■ **What is required**: Among the lines below, output only those between the line holding "D206: LED (A" and the line holding "RL201: G6K -> SRD-05V", inclusive, exactly as written and with no pictures.
════════════════════
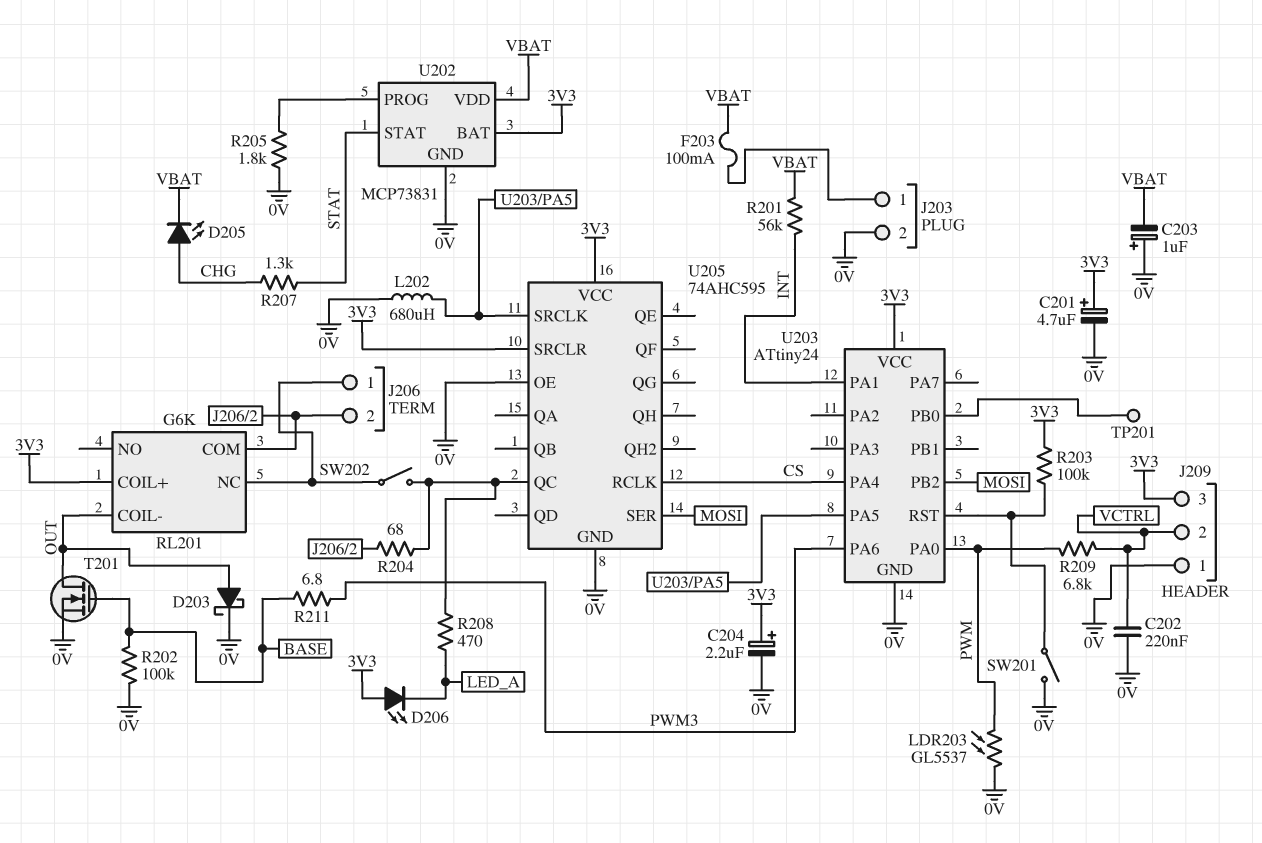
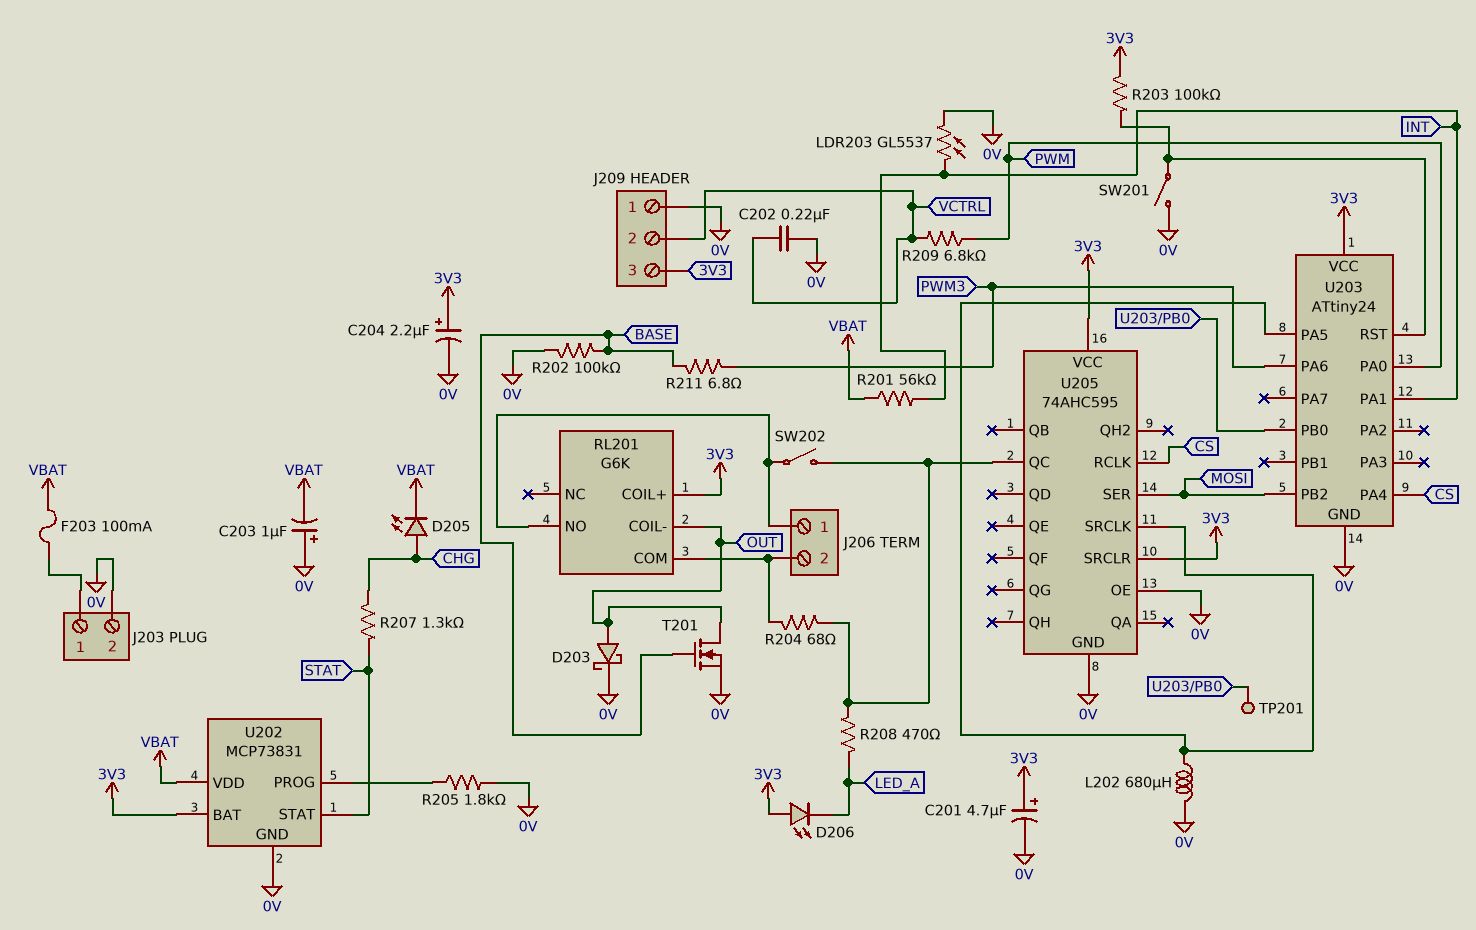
LDR203: GL5537 (0V, PWM) -> GL5537 (0V, INT)
RL201 pin NC: J206/1 -> none
RL201 pin NO: none -> J206/1

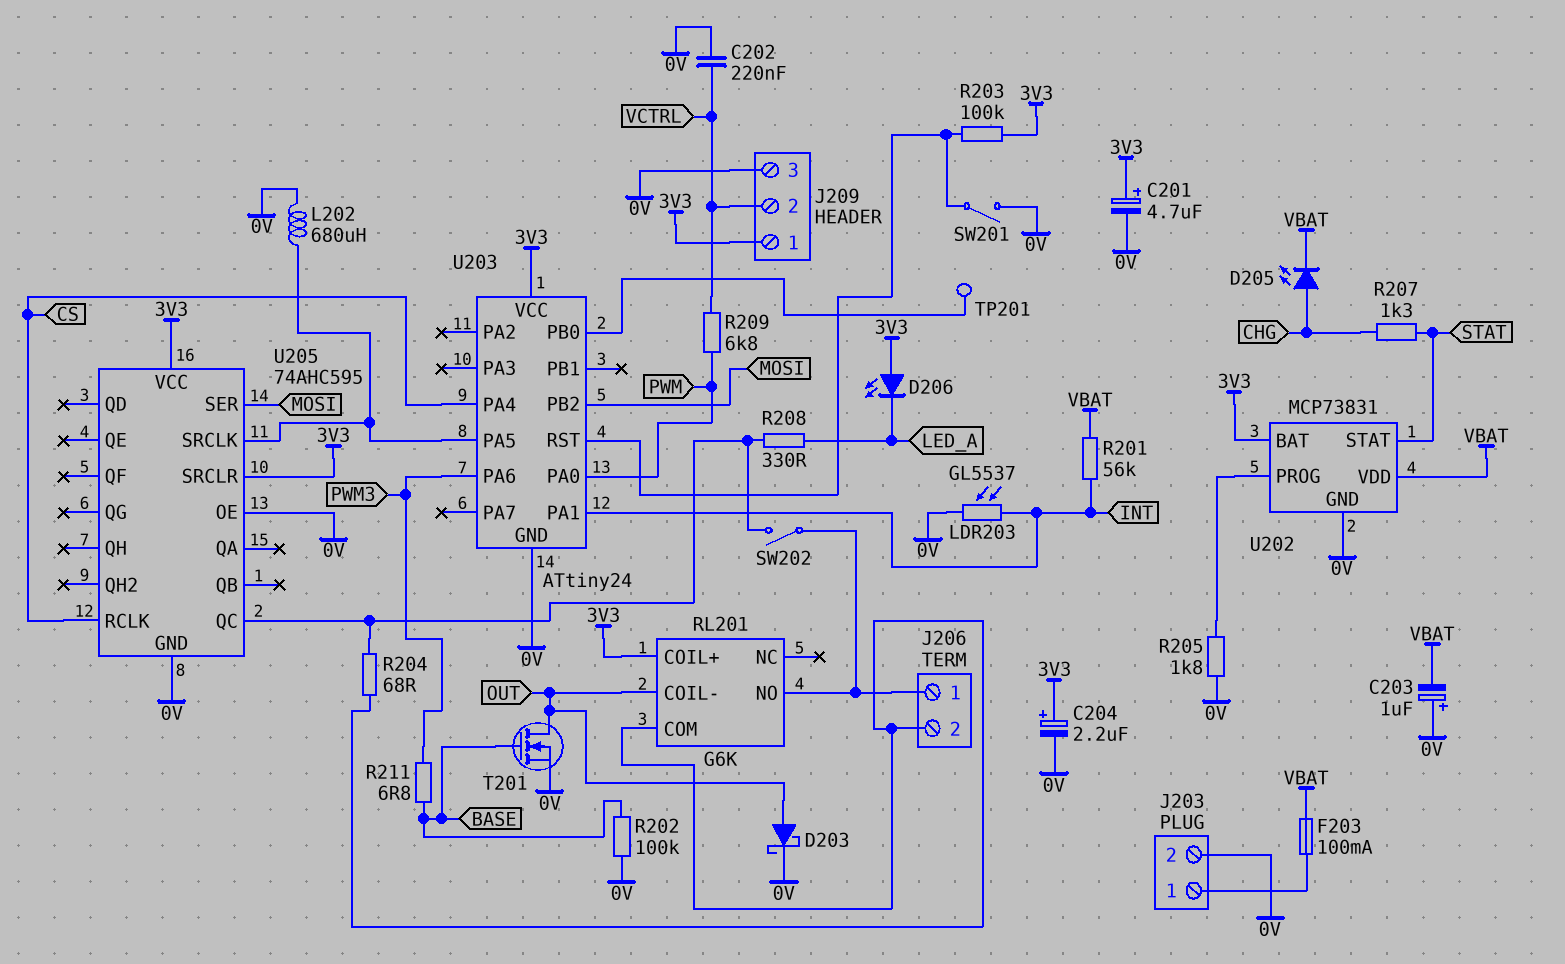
J209 pin 1: 0V -> 3V3
J209 pin 3: 3V3 -> 0V
R208: 470 (LED_A, U205/QC) -> 330 (LED_A, U205/QC)

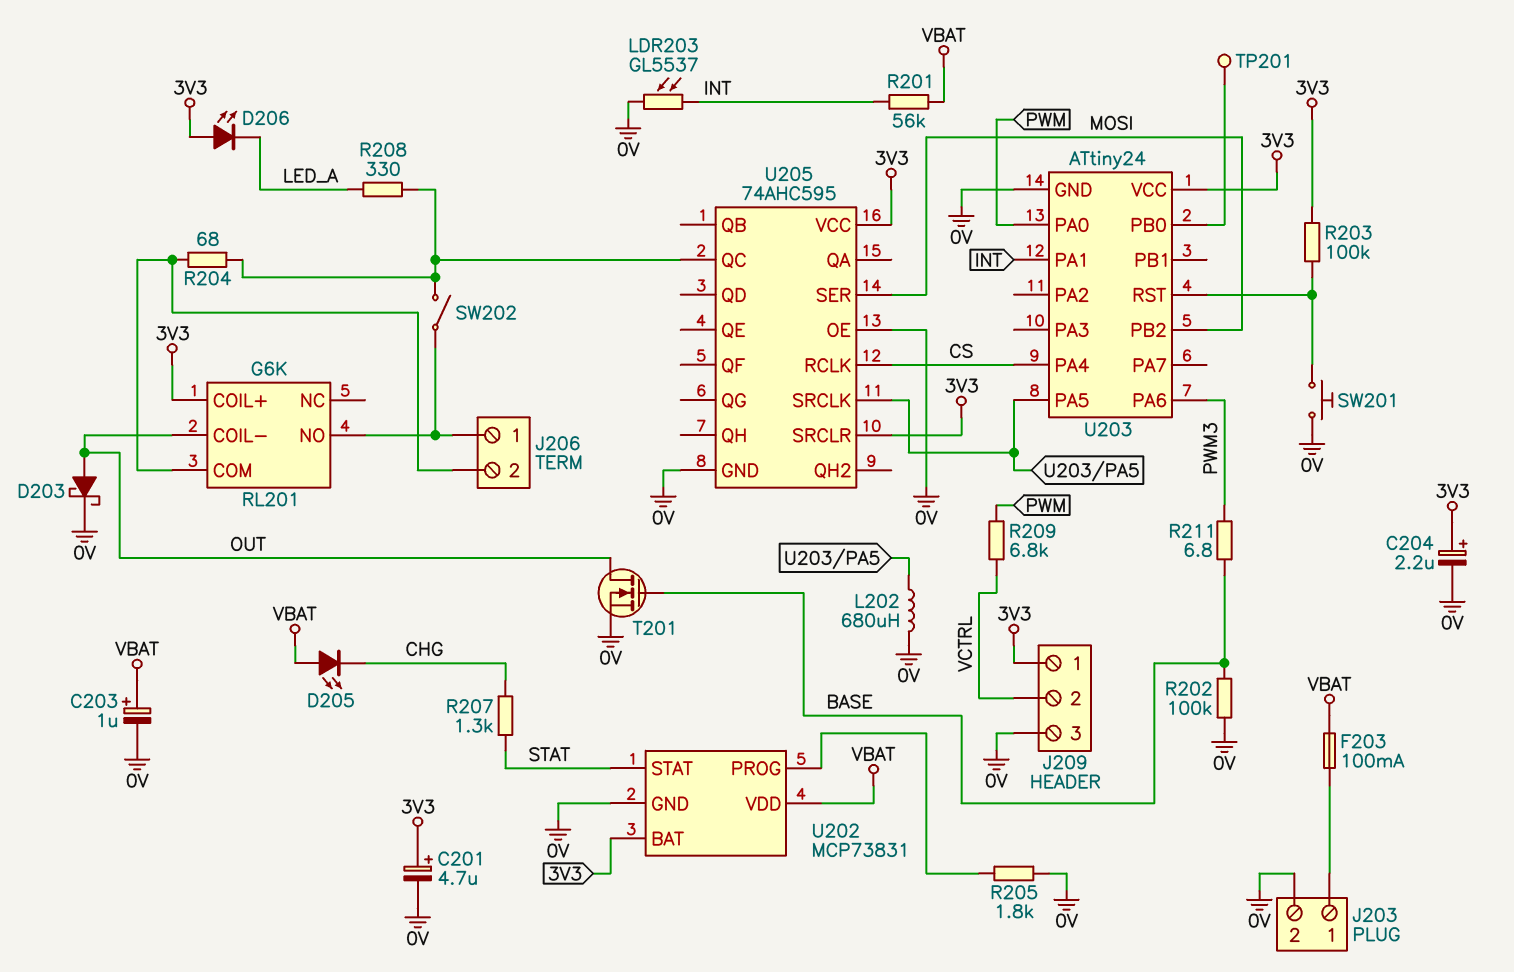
C202: 220nF (0V, VCTRL) -> none
C203: 1uF (plus 0V, minus VBAT) -> 1uF (plus VBAT, minus 0V)
D205: LED (A CHG, K VBAT) -> LED (A VBAT, K CHG)
SW201: switch (0V, U203/RST) -> button (0V, U203/RST)

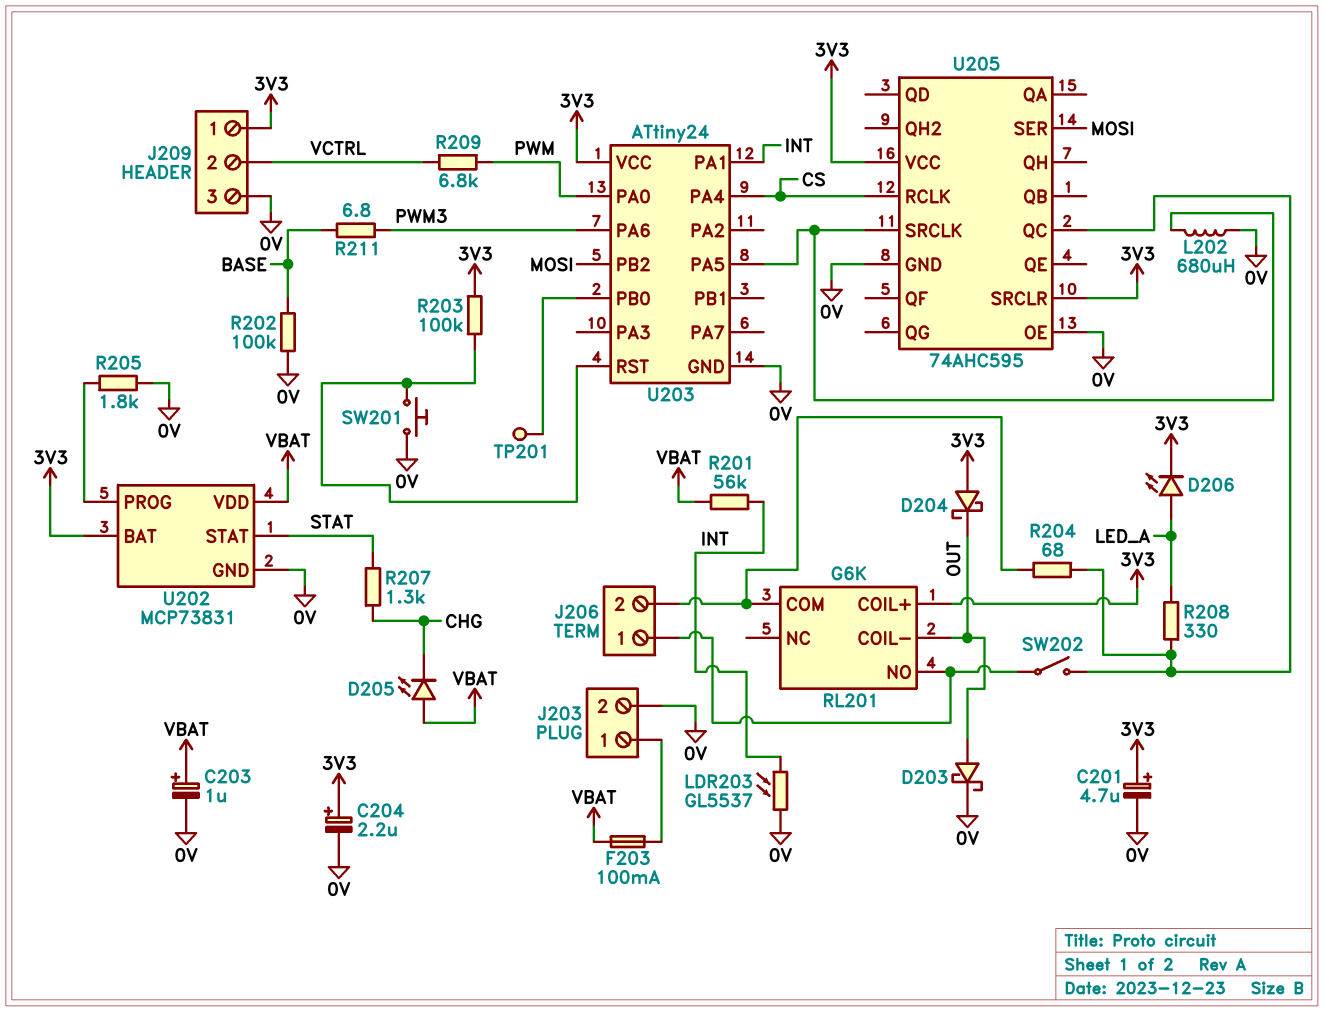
D204: none -> schottky (A 3V3, K OUT)
D206: LED (A 3V3, K LED_A) -> LED (A LED_A, K 3V3)
T201: NMOS (G BASE, D OUT, S 0V) -> none

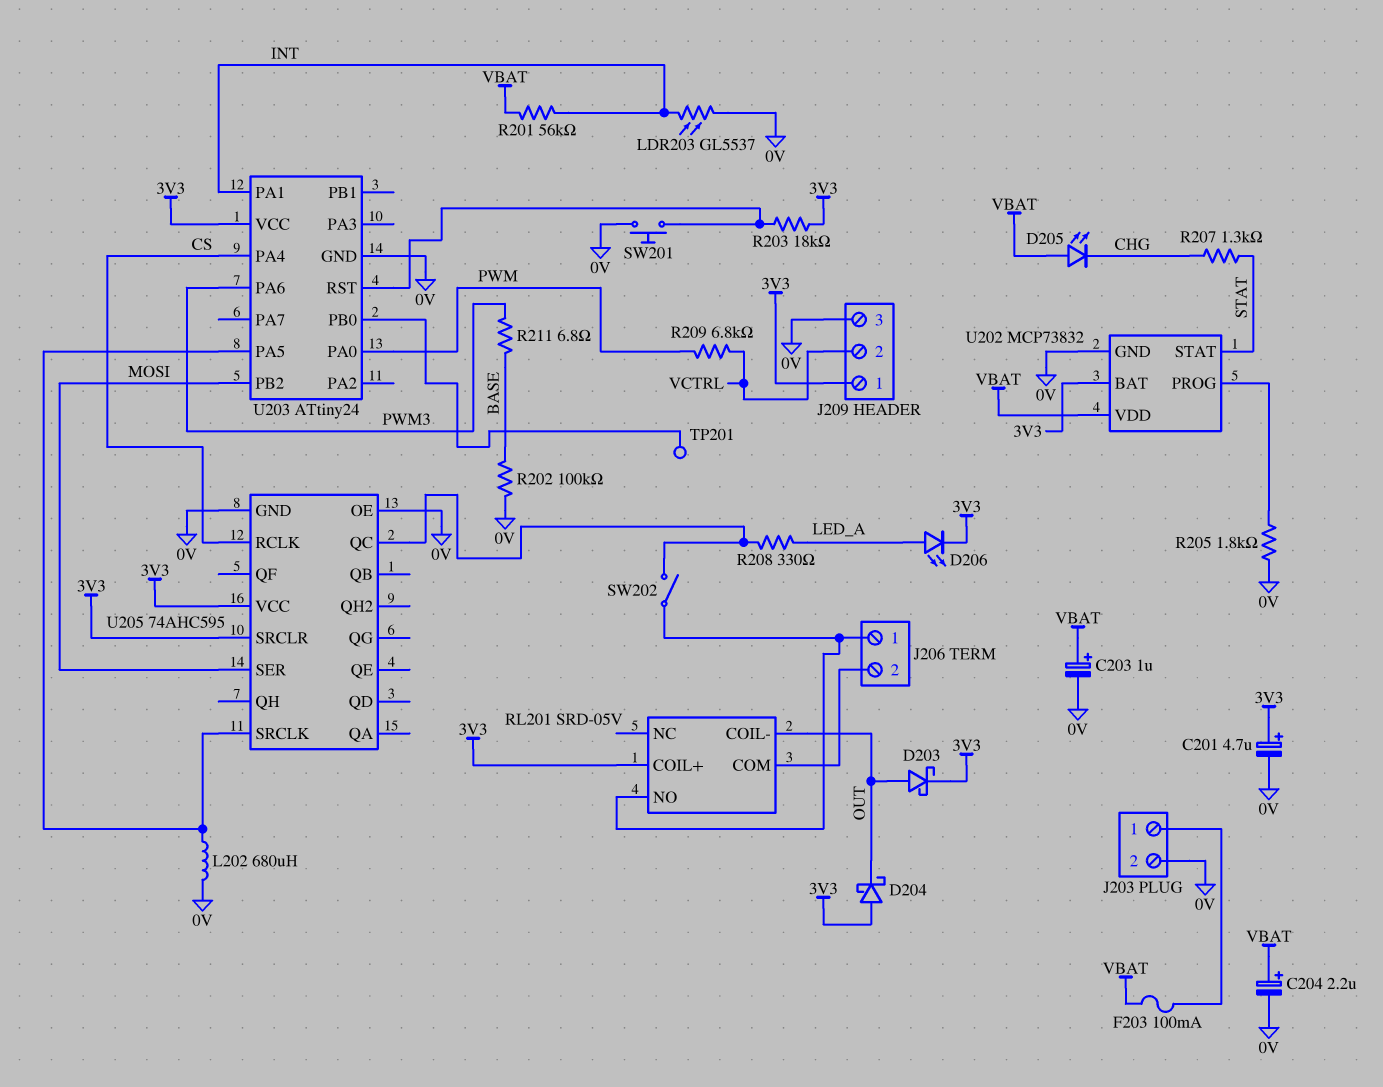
C204: 2.2uF (plus 3V3, minus 0V) -> 2.2uF (plus VBAT, minus 0V)
D203: schottky (A OUT, K 0V) -> schottky (A OUT, K 3V3)
R203: 100k (3V3, U203/RST) -> 18k (3V3, U203/RST)
R204: 68 (J206/2, U205/QC) -> none
RL201: G6K -> SRD-05V
U202: MCP73831 -> MCP73832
════════════════════
■ **Response below**:
D206: LED (A 3V3, K LED_A) -> LED (A LED_A, K 3V3)
T201: NMOS (G BASE, D OUT, S 0V) -> none

C204: 2.2uF (plus 3V3, minus 0V) -> 2.2uF (plus VBAT, minus 0V)
D203: schottky (A OUT, K 0V) -> schottky (A OUT, K 3V3)
R203: 100k (3V3, U203/RST) -> 18k (3V3, U203/RST)
R204: 68 (J206/2, U205/QC) -> none
RL201: G6K -> SRD-05V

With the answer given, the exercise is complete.